Start of Data extracts

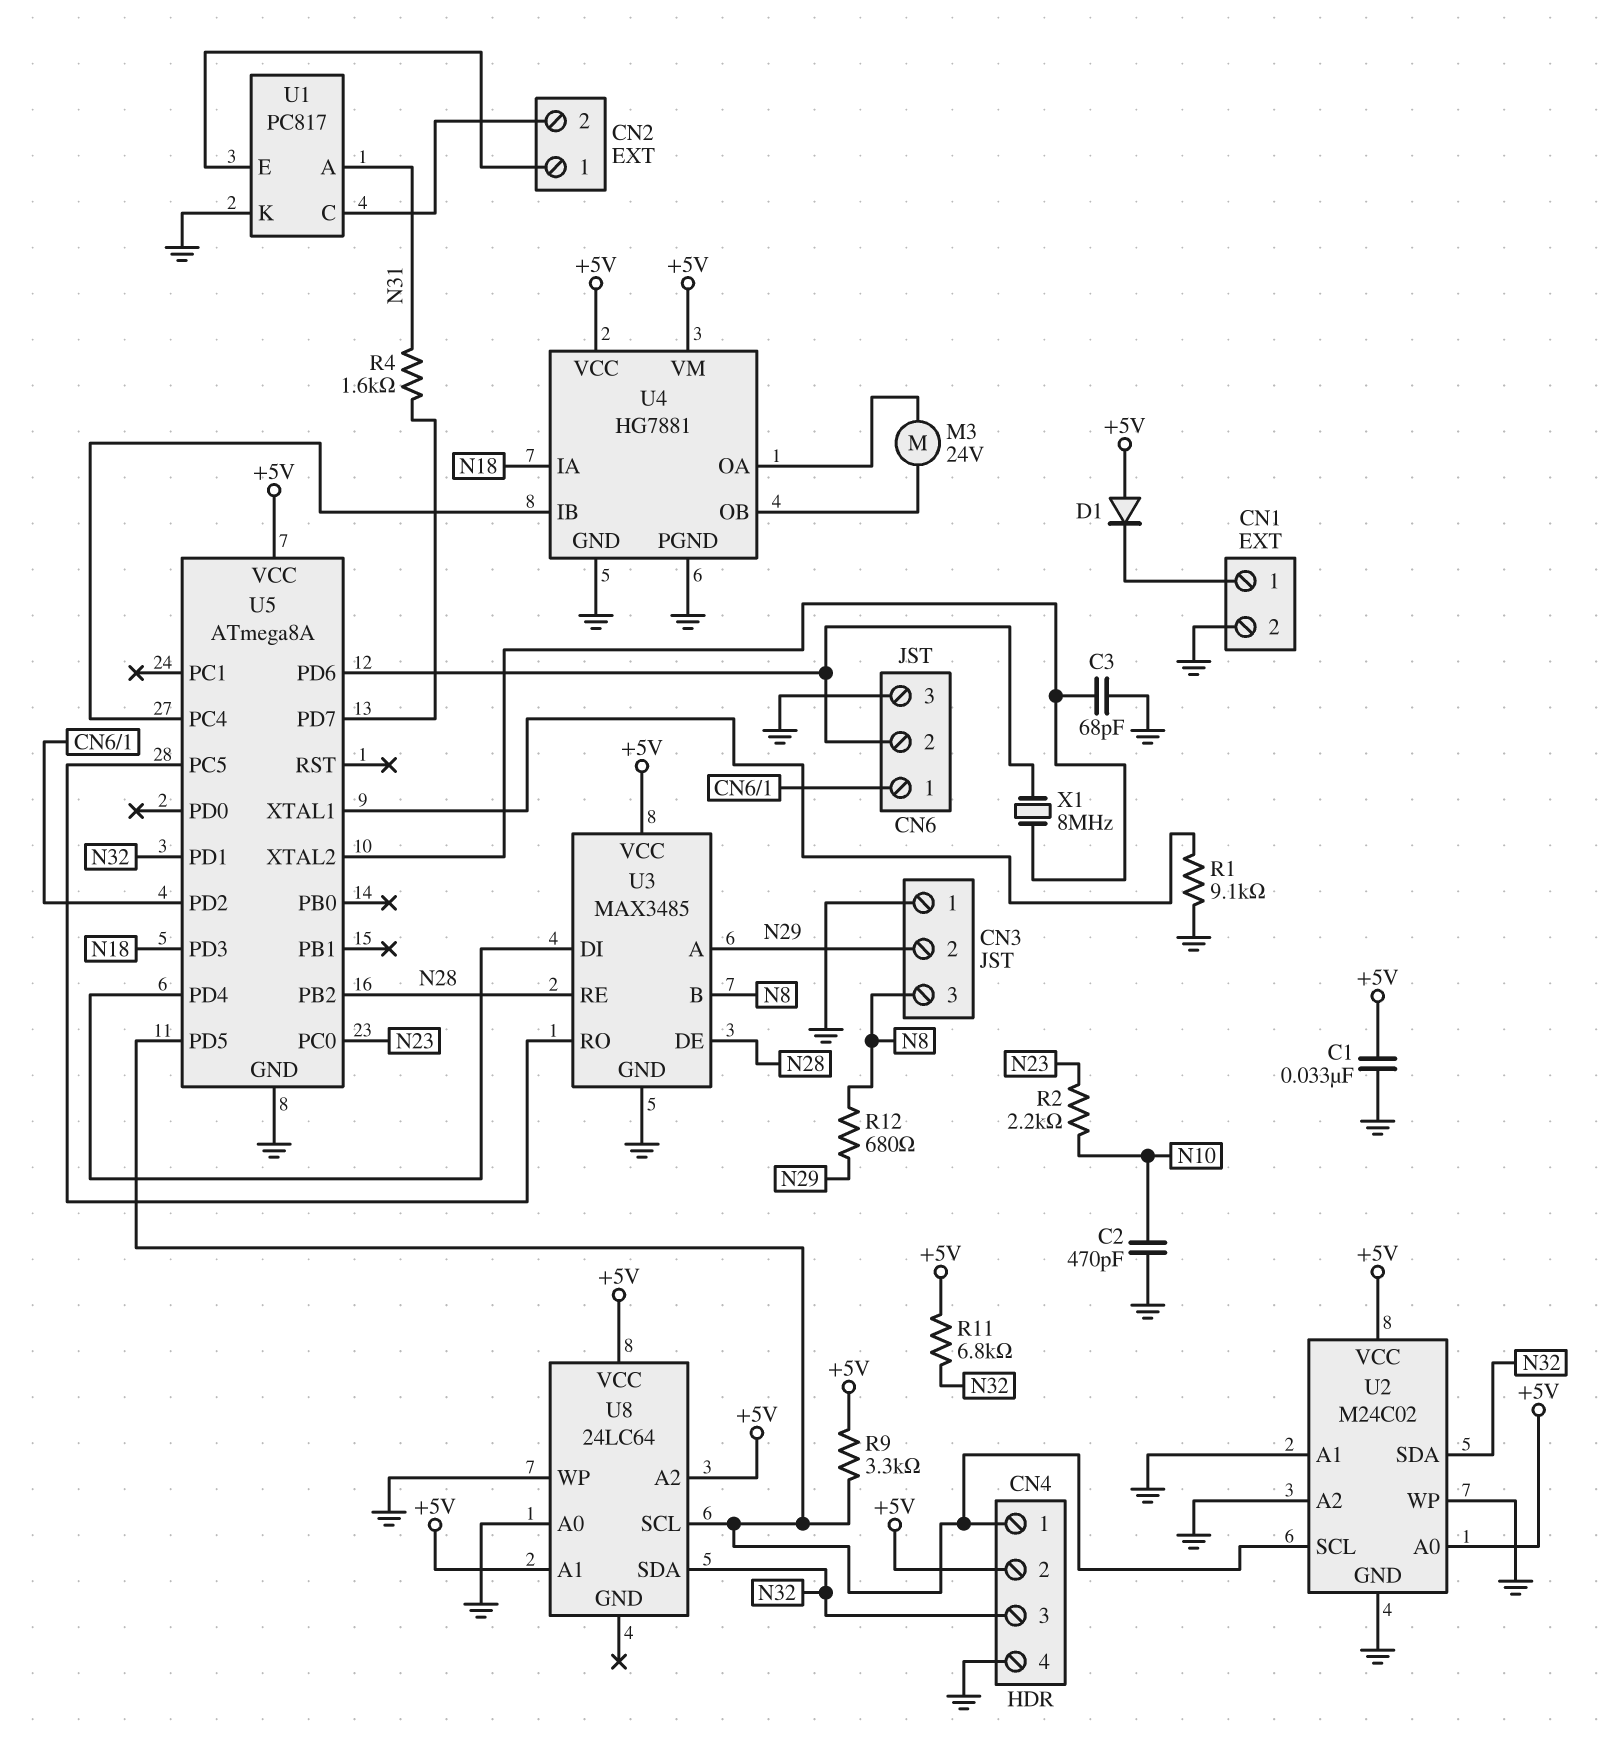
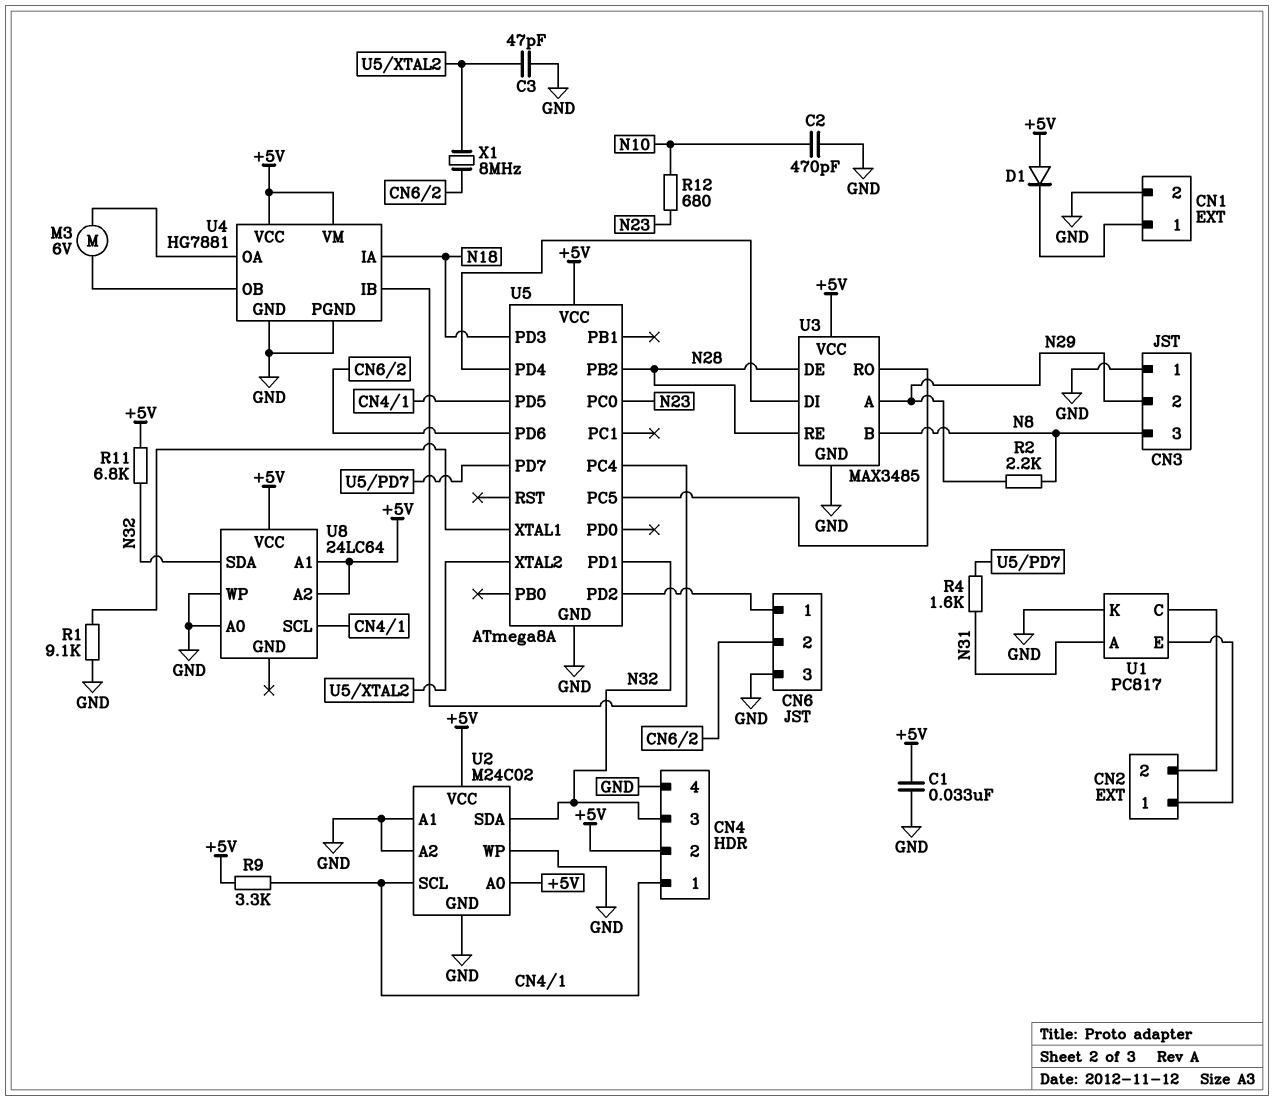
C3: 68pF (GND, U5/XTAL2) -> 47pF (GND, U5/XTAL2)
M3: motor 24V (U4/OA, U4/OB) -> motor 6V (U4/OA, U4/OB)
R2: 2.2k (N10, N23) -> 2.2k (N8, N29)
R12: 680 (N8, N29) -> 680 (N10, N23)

End of Data extracts
Start of Data extracts

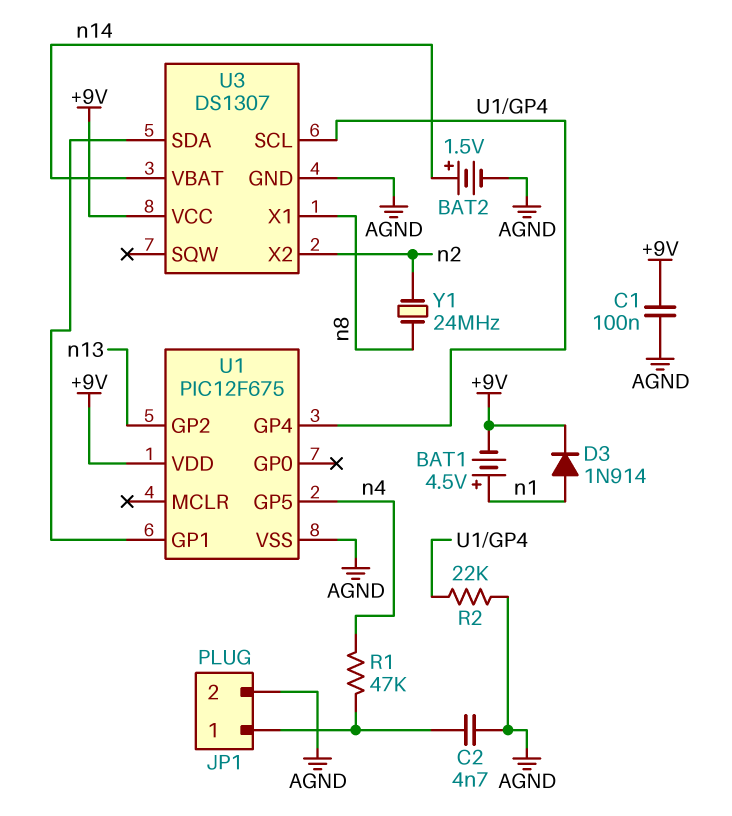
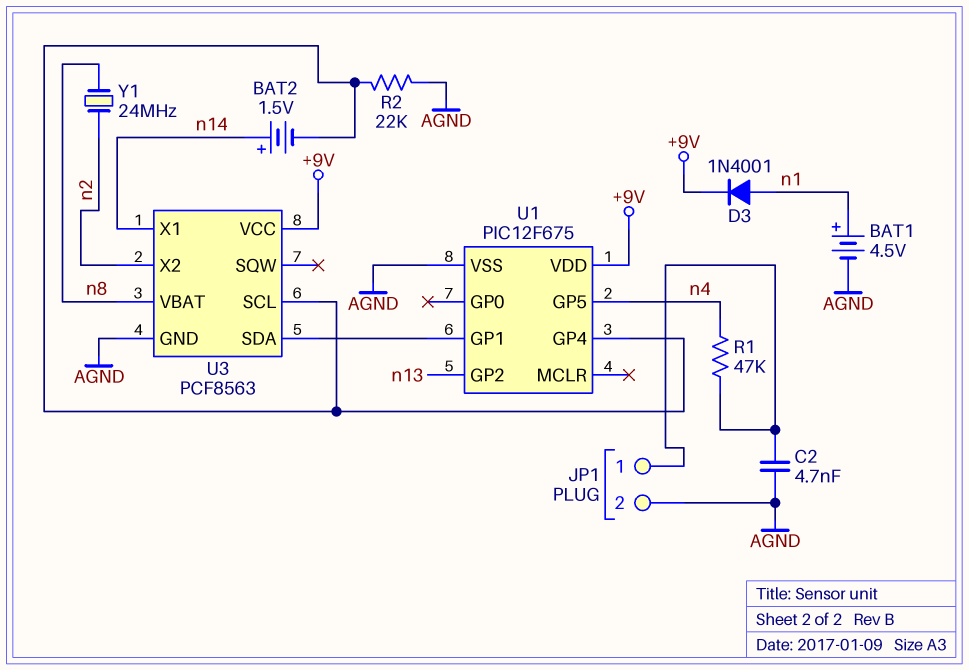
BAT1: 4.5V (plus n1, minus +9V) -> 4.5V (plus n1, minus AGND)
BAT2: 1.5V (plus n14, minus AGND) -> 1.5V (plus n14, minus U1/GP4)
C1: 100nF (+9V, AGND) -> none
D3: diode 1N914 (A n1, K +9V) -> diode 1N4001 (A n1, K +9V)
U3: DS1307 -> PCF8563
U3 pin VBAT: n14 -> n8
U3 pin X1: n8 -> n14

End of Data extracts
Start of Data extracts

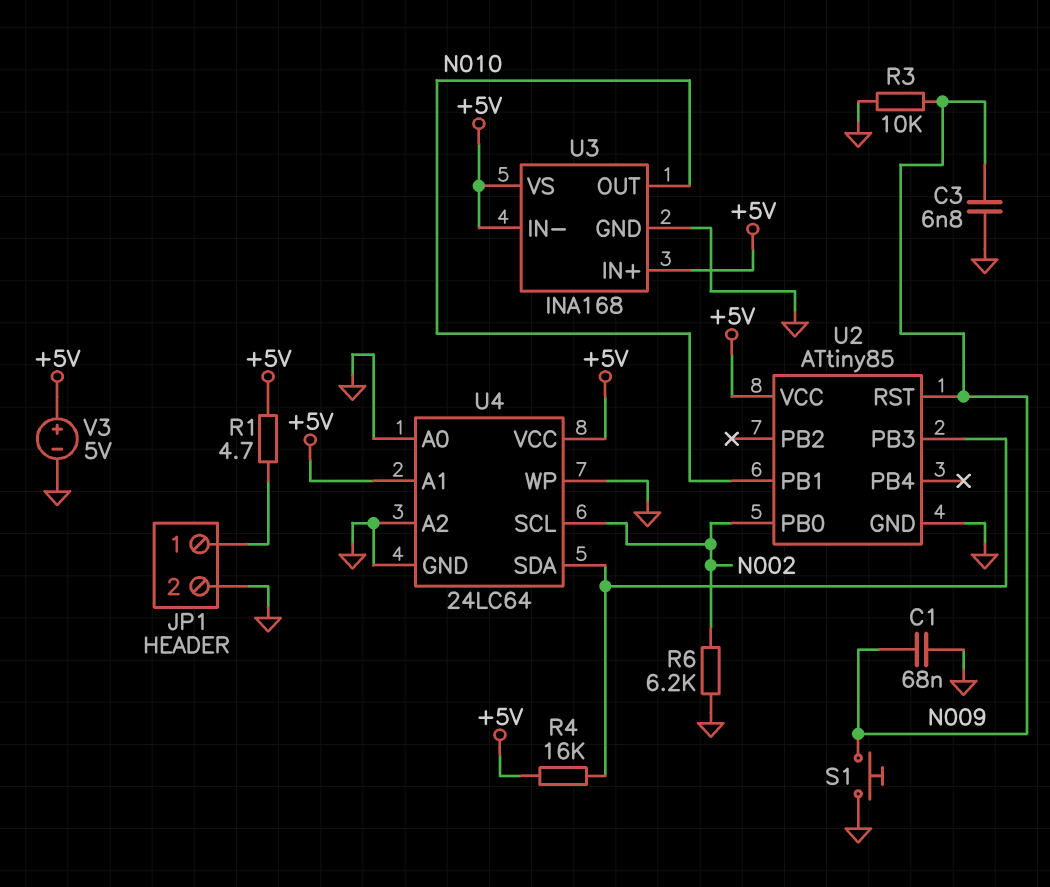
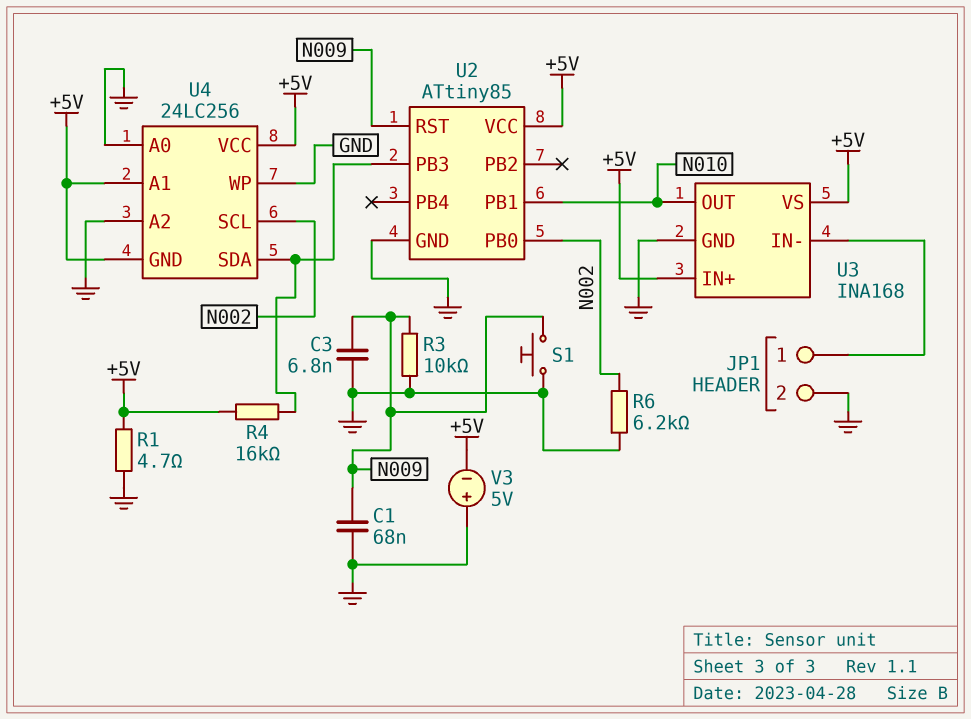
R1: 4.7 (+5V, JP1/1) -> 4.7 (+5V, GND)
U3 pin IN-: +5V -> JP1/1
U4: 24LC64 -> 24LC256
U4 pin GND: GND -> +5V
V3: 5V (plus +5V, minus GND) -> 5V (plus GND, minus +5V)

End of Data extracts

### Problem description
Restate word for word the lines in the material above from the one with "U3 pin IN-: +5V -> JP1/1" to the one with "V3: 5V (plus"; both of those lines count, and nothing else does.

### Result of this task
U3 pin IN-: +5V -> JP1/1
U4: 24LC64 -> 24LC256
U4 pin GND: GND -> +5V
V3: 5V (plus +5V, minus GND) -> 5V (plus GND, minus +5V)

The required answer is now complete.